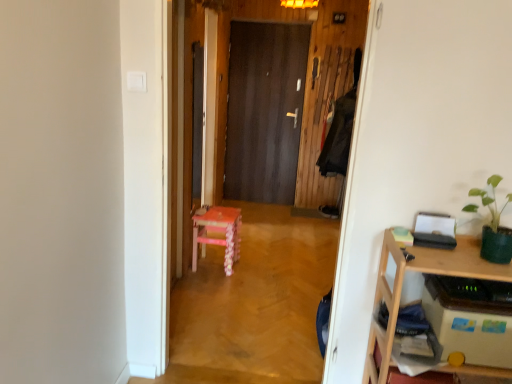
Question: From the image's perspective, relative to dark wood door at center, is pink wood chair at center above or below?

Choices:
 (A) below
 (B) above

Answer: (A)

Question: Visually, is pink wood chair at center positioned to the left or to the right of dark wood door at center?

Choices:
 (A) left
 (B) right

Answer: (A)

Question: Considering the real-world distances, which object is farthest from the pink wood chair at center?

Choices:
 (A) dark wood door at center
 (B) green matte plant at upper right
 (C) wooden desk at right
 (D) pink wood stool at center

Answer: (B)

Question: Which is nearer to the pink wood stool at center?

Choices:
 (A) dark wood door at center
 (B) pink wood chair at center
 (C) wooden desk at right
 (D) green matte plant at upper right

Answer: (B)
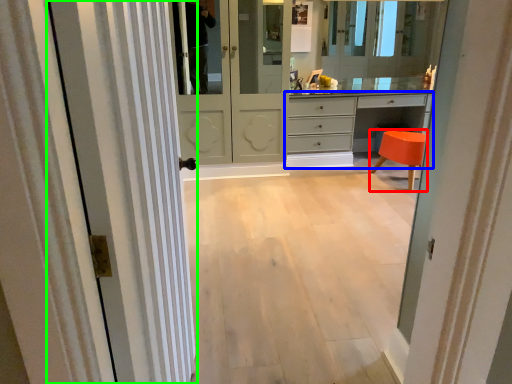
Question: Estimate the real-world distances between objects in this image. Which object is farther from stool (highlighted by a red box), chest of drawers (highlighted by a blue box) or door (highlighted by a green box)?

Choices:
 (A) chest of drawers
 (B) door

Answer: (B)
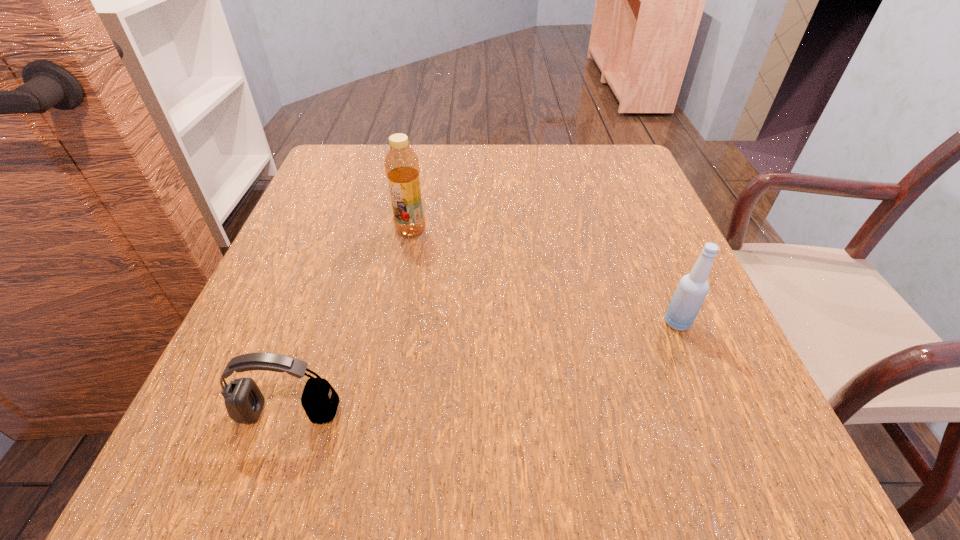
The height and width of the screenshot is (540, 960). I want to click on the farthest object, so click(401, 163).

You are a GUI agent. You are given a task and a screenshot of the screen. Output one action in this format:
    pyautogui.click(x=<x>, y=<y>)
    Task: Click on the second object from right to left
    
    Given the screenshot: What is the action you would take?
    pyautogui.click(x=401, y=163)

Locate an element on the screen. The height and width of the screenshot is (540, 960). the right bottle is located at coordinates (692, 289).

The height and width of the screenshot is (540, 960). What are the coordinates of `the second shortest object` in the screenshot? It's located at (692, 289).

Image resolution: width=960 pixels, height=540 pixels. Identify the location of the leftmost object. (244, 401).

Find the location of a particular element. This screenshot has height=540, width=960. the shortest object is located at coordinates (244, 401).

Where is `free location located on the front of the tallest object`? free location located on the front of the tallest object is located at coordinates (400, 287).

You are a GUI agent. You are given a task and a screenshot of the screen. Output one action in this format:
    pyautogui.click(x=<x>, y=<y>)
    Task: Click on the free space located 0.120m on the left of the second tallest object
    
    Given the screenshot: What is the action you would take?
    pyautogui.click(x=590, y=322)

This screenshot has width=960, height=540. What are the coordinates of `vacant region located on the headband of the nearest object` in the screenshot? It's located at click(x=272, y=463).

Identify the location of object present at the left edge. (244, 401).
--
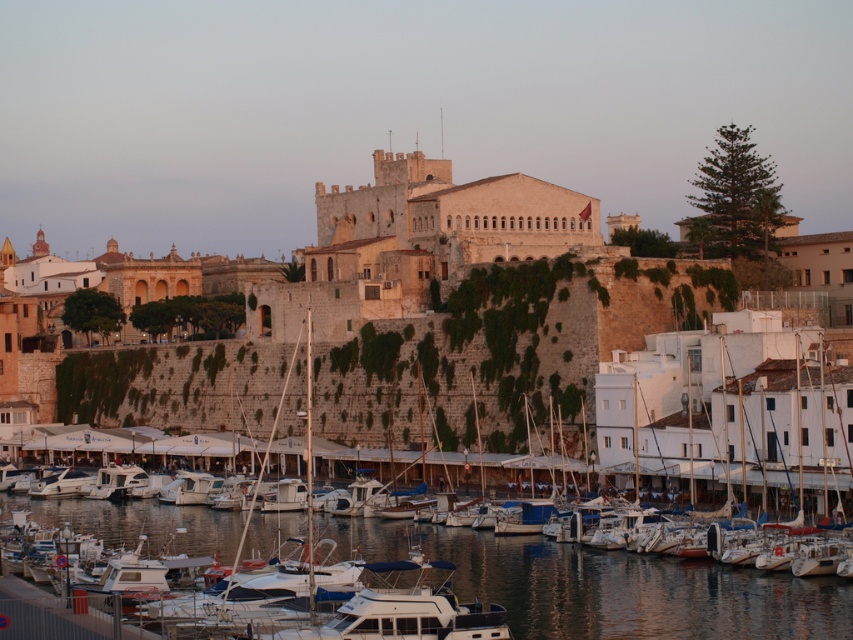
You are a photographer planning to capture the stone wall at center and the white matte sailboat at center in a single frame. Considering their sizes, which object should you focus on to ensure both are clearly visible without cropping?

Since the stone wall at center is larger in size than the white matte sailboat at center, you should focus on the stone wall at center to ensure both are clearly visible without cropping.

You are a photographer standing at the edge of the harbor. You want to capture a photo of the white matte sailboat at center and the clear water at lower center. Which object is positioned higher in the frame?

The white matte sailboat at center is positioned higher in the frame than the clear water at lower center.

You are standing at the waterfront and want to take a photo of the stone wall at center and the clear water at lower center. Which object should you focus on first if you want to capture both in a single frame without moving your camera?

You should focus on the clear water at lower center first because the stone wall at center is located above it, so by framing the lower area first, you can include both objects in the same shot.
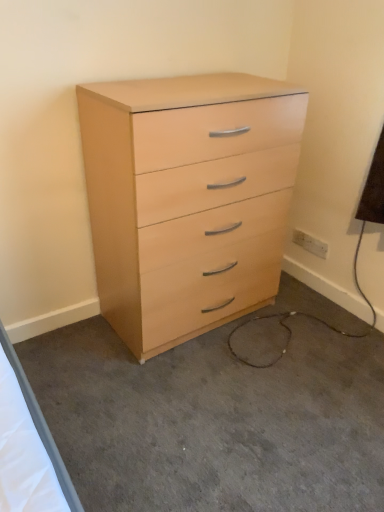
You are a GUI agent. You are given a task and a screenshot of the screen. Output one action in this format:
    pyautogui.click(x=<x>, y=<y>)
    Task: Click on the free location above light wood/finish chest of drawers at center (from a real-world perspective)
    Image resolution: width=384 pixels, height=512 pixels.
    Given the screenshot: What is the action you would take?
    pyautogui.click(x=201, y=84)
...
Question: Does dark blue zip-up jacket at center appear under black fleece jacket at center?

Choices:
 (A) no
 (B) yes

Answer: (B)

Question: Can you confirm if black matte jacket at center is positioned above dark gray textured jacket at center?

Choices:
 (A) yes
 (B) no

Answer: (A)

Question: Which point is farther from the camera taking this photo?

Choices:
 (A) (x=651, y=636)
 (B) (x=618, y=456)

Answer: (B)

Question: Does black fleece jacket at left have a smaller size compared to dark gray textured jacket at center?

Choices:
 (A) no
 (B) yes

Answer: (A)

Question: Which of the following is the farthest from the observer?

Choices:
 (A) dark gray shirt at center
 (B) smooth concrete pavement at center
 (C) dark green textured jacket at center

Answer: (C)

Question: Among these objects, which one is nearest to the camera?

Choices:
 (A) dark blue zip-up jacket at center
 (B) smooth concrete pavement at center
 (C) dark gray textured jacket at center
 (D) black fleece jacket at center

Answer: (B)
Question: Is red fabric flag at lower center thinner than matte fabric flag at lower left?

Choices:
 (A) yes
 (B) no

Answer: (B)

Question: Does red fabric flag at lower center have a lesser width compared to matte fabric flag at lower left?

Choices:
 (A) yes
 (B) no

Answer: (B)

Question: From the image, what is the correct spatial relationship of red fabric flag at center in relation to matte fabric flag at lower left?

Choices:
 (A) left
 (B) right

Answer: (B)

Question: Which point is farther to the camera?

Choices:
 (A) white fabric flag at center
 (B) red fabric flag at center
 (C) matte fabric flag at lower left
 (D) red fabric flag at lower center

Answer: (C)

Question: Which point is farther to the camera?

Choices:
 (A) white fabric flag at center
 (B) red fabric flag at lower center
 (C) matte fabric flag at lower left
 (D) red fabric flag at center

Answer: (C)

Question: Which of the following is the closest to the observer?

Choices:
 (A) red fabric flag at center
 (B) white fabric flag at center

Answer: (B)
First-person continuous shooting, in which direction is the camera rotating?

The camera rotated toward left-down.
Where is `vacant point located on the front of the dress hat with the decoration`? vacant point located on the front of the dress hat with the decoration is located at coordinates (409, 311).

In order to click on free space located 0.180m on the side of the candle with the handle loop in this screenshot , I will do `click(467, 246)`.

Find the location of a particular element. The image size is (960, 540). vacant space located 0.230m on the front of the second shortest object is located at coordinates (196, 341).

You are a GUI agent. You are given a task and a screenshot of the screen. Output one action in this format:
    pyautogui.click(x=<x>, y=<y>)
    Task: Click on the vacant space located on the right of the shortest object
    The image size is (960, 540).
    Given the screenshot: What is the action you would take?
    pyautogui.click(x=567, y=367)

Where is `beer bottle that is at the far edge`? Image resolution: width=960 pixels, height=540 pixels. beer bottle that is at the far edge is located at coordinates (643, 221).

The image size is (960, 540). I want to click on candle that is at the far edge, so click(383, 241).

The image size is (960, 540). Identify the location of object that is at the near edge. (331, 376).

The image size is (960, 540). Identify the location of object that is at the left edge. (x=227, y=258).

**WORK TASK**
Starting with the line that contains "Question: Does black" and continuing through the line that contains "Question: Which of the following is the farthest", reproduce those lines of data with "navy fleece jacket" substituted for "black fleece jacket". Leave everything else unchanged.

**SOLUTION TO THIS EXERCISE**
Question: Does navy fleece jacket at left have a smaller size compared to dark gray textured jacket at center?

Choices:
 (A) no
 (B) yes

Answer: (A)

Question: Which of the following is the farthest from the observer?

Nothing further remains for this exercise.